TASK BRIEF: Write out the material in full, matching each line exactly.

Segment Start: DATA EXTRACTS

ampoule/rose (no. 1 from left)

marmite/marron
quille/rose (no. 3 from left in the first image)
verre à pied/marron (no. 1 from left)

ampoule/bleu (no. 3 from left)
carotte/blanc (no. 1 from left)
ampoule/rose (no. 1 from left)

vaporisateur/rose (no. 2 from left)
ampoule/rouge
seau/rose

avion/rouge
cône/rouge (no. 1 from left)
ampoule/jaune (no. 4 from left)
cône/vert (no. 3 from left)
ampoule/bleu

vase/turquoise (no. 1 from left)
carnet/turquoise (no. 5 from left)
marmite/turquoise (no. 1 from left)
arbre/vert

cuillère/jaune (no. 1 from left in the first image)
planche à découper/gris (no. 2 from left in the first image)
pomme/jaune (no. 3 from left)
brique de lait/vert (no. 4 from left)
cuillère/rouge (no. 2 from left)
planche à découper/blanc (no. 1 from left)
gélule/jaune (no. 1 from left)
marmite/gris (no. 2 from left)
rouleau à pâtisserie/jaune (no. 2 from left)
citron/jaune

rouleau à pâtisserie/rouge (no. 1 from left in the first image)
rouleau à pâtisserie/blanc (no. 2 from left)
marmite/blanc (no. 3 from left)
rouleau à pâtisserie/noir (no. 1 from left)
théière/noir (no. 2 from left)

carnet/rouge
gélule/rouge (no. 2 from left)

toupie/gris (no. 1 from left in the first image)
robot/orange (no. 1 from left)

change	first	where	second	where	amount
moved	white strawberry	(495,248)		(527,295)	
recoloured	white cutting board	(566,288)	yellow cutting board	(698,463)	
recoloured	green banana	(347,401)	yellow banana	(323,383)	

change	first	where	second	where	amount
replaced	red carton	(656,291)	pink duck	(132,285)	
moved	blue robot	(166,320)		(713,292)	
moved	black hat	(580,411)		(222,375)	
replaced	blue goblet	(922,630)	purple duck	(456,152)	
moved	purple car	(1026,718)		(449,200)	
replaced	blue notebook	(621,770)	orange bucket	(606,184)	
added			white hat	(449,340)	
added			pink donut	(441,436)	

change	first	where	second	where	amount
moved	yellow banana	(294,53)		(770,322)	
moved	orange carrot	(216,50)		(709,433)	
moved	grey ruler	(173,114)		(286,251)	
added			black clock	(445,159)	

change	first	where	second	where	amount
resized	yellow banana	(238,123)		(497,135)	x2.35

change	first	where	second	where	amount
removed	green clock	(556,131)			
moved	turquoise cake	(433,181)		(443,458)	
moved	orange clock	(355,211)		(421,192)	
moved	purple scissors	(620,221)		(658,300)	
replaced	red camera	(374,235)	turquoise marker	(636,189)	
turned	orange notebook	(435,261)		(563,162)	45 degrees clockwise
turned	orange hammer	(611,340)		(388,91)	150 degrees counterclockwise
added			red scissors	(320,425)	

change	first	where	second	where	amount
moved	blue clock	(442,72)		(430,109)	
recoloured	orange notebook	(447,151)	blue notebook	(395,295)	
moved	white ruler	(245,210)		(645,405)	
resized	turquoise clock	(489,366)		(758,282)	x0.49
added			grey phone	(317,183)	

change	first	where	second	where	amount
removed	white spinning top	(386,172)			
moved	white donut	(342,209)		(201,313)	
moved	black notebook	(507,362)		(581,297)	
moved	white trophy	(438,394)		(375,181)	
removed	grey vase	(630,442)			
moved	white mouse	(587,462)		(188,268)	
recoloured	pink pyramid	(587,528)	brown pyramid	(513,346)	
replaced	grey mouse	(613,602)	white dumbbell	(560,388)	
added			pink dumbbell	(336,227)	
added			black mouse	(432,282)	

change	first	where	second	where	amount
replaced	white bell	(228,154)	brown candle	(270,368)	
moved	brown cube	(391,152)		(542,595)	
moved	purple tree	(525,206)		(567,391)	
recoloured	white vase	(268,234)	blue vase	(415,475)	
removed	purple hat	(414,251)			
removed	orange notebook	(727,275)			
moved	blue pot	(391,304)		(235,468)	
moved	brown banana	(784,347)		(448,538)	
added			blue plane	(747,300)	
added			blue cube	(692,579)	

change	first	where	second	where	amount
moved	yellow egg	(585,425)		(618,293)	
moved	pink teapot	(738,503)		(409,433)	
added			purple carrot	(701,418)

Segment End: DATA EXTRACTS

RESULT FOR THIS EXERCISE:
ampoule/rose (no. 1 from left)

marmite/marron
quille/rose (no. 3 from left in the first image)
verre à pied/marron (no. 1 from left)

ampoule/bleu (no. 3 from left)
carotte/blanc (no. 1 from left)
ampoule/rose (no. 1 from left)

vaporisateur/rose (no. 2 from left)
ampoule/rouge
seau/rose

avion/rouge
cône/rouge (no. 1 from left)
ampoule/jaune (no. 4 from left)
cône/vert (no. 3 from left)
ampoule/bleu

vase/turquoise (no. 1 from left)
carnet/turquoise (no. 5 from left)
marmite/turquoise (no. 1 from left)
arbre/vert

cuillère/jaune (no. 1 from left in the first image)
planche à découper/gris (no. 2 from left in the first image)
pomme/jaune (no. 3 from left)
brique de lait/vert (no. 4 from left)
cuillère/rouge (no. 2 from left)
planche à découper/blanc (no. 1 from left)
gélule/jaune (no. 1 from left)
marmite/gris (no. 2 from left)
rouleau à pâtisserie/jaune (no. 2 from left)
citron/jaune

rouleau à pâtisserie/rouge (no. 1 from left in the first image)
rouleau à pâtisserie/blanc (no. 2 from left)
marmite/blanc (no. 3 from left)
rouleau à pâtisserie/noir (no. 1 from left)
théière/noir (no. 2 from left)

carnet/rouge
gélule/rouge (no. 2 from left)

toupie/gris (no. 1 from left in the first image)
robot/orange (no. 1 from left)

change	first	where	second	where	amount
moved	white strawberry	(495,248)		(527,295)	
recoloured	white cutting board	(566,288)	yellow cutting board	(698,463)	
recoloured	green banana	(347,401)	yellow banana	(323,383)	

change	first	where	second	where	amount
replaced	red carton	(656,291)	pink duck	(132,285)	
moved	blue robot	(166,320)		(713,292)	
moved	black hat	(580,411)		(222,375)	
replaced	blue goblet	(922,630)	purple duck	(456,152)	
moved	purple car	(1026,718)		(449,200)	
replaced	blue notebook	(621,770)	orange bucket	(606,184)	
added			white hat	(449,340)	
added			pink donut	(441,436)	

change	first	where	second	where	amount
moved	yellow banana	(294,53)		(770,322)	
moved	orange carrot	(216,50)		(709,433)	
moved	grey ruler	(173,114)		(286,251)	
added			black clock	(445,159)	

change	first	where	second	where	amount
resized	yellow banana	(238,123)		(497,135)	x2.35

change	first	where	second	where	amount
removed	green clock	(556,131)			
moved	turquoise cake	(433,181)		(443,458)	
moved	orange clock	(355,211)		(421,192)	
moved	purple scissors	(620,221)		(658,300)	
replaced	red camera	(374,235)	turquoise marker	(636,189)	
turned	orange notebook	(435,261)		(563,162)	45 degrees clockwise
turned	orange hammer	(611,340)		(388,91)	150 degrees counterclockwise
added			red scissors	(320,425)	

change	first	where	second	where	amount
moved	blue clock	(442,72)		(430,109)	
recoloured	orange notebook	(447,151)	blue notebook	(395,295)	
moved	white ruler	(245,210)		(645,405)	
resized	turquoise clock	(489,366)		(758,282)	x0.49
added			grey phone	(317,183)	

change	first	where	second	where	amount
removed	white spinning top	(386,172)			
moved	white donut	(342,209)		(201,313)	
moved	black notebook	(507,362)		(581,297)	
moved	white trophy	(438,394)		(375,181)	
removed	grey vase	(630,442)			
moved	white mouse	(587,462)		(188,268)	
recoloured	pink pyramid	(587,528)	brown pyramid	(513,346)	
replaced	grey mouse	(613,602)	white dumbbell	(560,388)	
added			pink dumbbell	(336,227)	
added			black mouse	(432,282)	

change	first	where	second	where	amount
replaced	white bell	(228,154)	brown candle	(270,368)	
moved	brown cube	(391,152)		(542,595)	
moved	purple tree	(525,206)		(567,391)	
recoloured	white vase	(268,234)	blue vase	(415,475)	
removed	purple hat	(414,251)			
removed	orange notebook	(727,275)			
moved	blue pot	(391,304)		(235,468)	
moved	brown banana	(784,347)		(448,538)	
added			blue plane	(747,300)	
added			blue cube	(692,579)	

change	first	where	second	where	amount
moved	yellow egg	(585,425)		(618,293)	
moved	pink teapot	(738,503)		(409,433)	
added			purple carrot	(701,418)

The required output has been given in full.